INSTRUCTIONS FOR THE TASK —
Each record below is to be retyped exactly, with its pictures omitted.

DATA Block Start

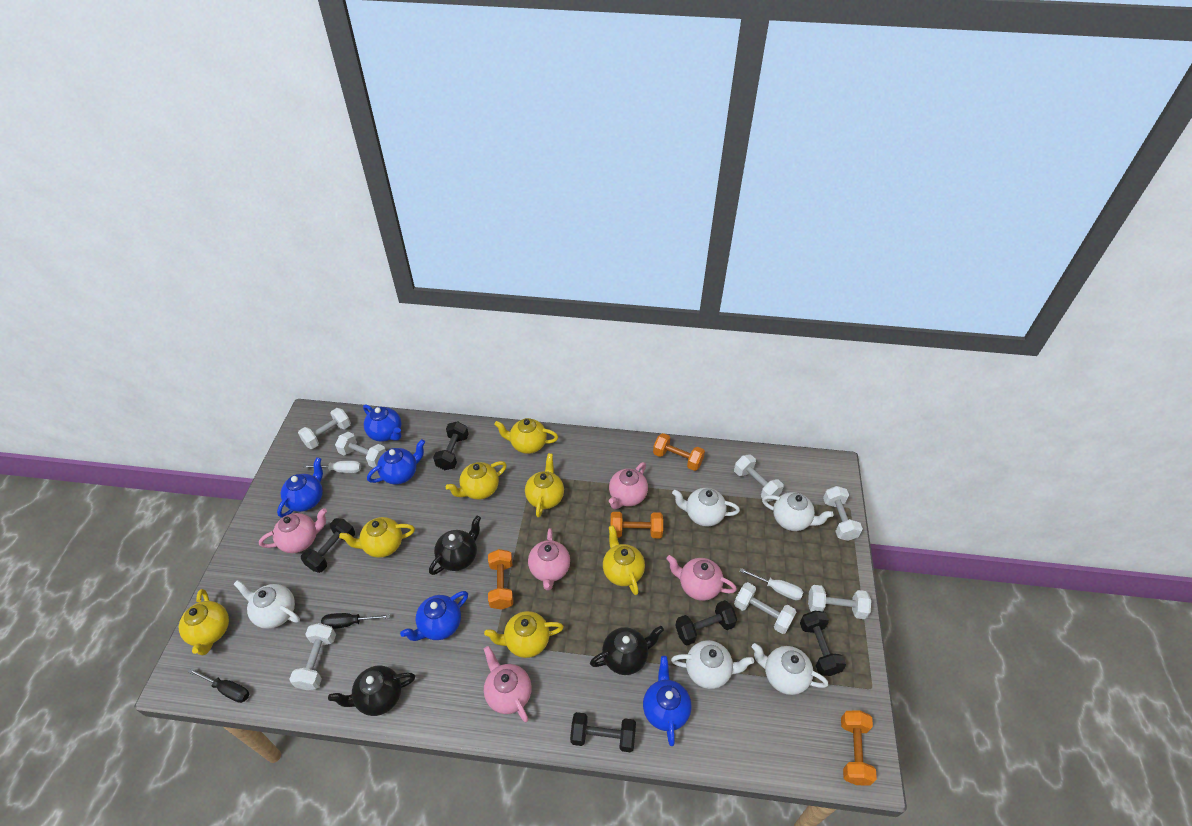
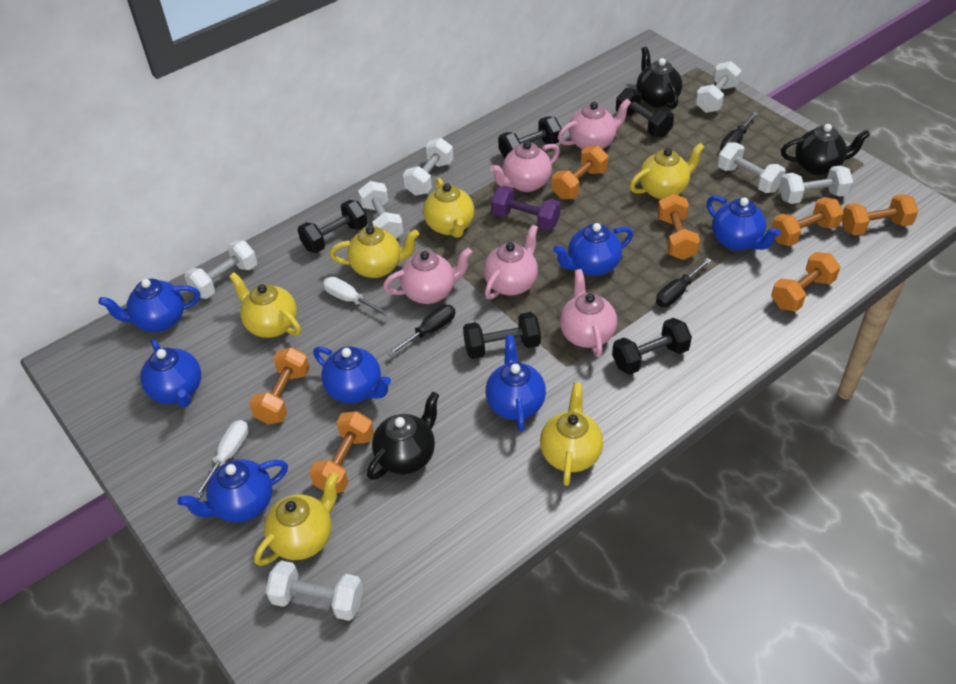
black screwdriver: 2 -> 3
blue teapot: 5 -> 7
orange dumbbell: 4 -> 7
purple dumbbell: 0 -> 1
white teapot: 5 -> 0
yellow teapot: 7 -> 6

DATA Block End

ANSWER AREA —
black screwdriver: 2 -> 3
blue teapot: 5 -> 7
orange dumbbell: 4 -> 7
purple dumbbell: 0 -> 1
white teapot: 5 -> 0
yellow teapot: 7 -> 6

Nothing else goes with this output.